§ REQUIRED ACTION
Give back the whole listing exactly as written, pictures excluded.

§ DATASET SECTION
# # # # #

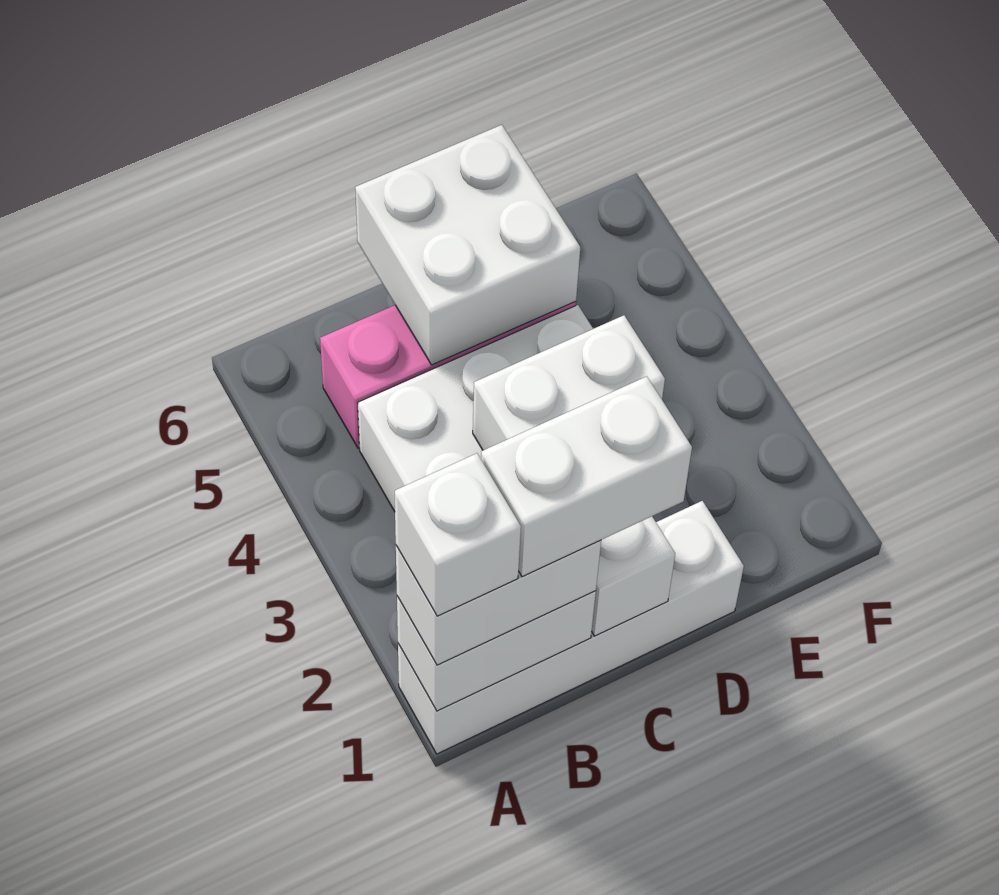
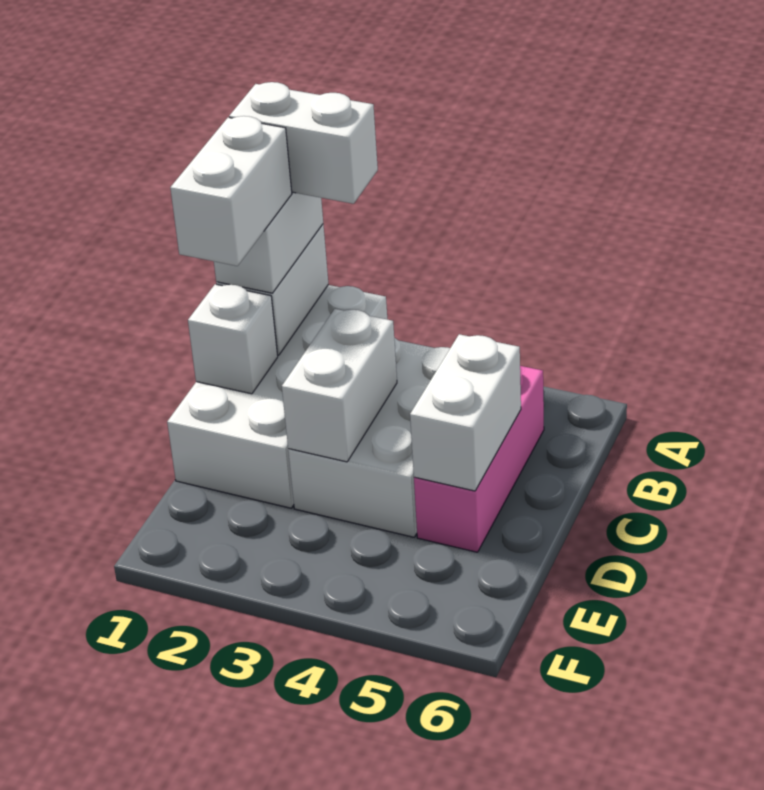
white brick A1:D1 level 1 -> white brick A1:D2 level 1
white brick A1 level 4 -> white brick A1:A2 level 4
white brick C5:D6 level 2 -> white brick C5:D5 level 2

# # # # #

§ RESULT OF THIS TASK
white brick A1:D1 level 1 -> white brick A1:D2 level 1
white brick A1 level 4 -> white brick A1:A2 level 4
white brick C5:D6 level 2 -> white brick C5:D5 level 2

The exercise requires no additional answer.